### RECORDS TO PROCESS
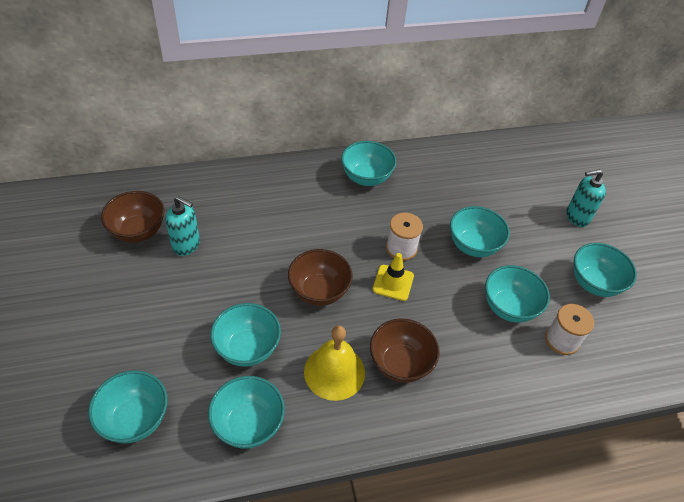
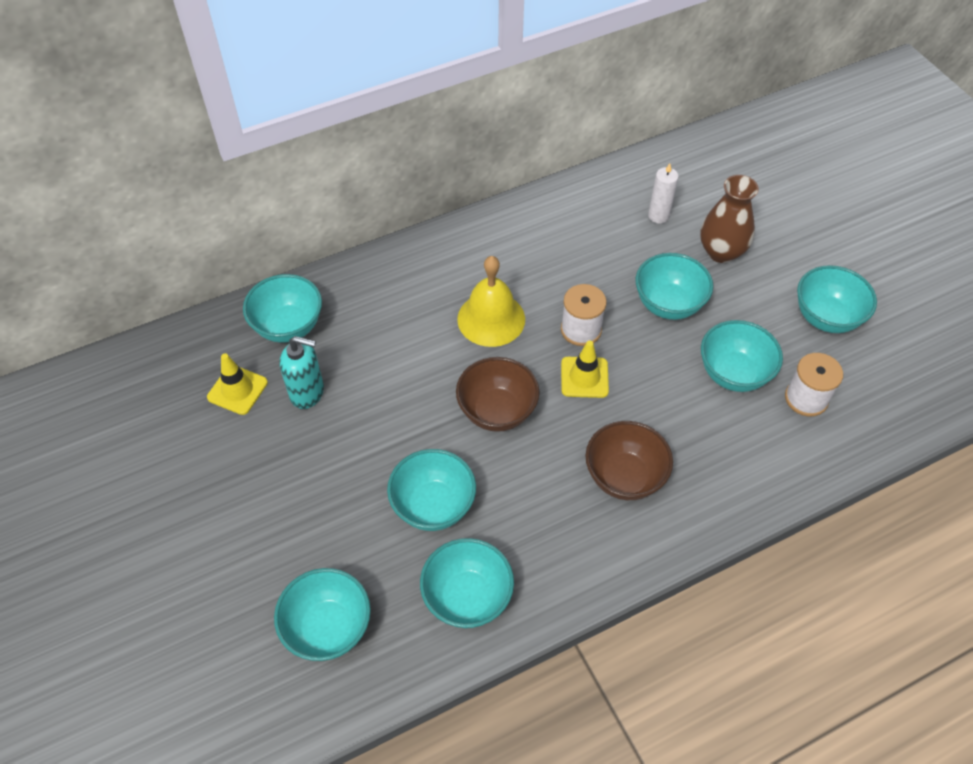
camera: 10 degrees left, 5 degrees up
(138, 231) = (237, 390): brown bowl -> yellow traffic cone
(334, 372) = (549, 507): yellow bell -> yellow bell (491, 319)
(366, 178) = (507, 245): turquoise bowl -> turquoise bowl (288, 326)
(484, 182) = (658, 216): none -> white candle
(524, 218) = (721, 252): none -> brown vase
(577, 217) = (784, 235): turquoise soap dispenser -> none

### GOAL OF THE EXERCISE
Starting at the line that contains "(484, 182) = (658, 216): none -> white candle", reproduce each line through the end of the records exactly, both ends included.

### OUTPUT OF THE TASK
(484, 182) = (658, 216): none -> white candle
(524, 218) = (721, 252): none -> brown vase
(577, 217) = (784, 235): turquoise soap dispenser -> none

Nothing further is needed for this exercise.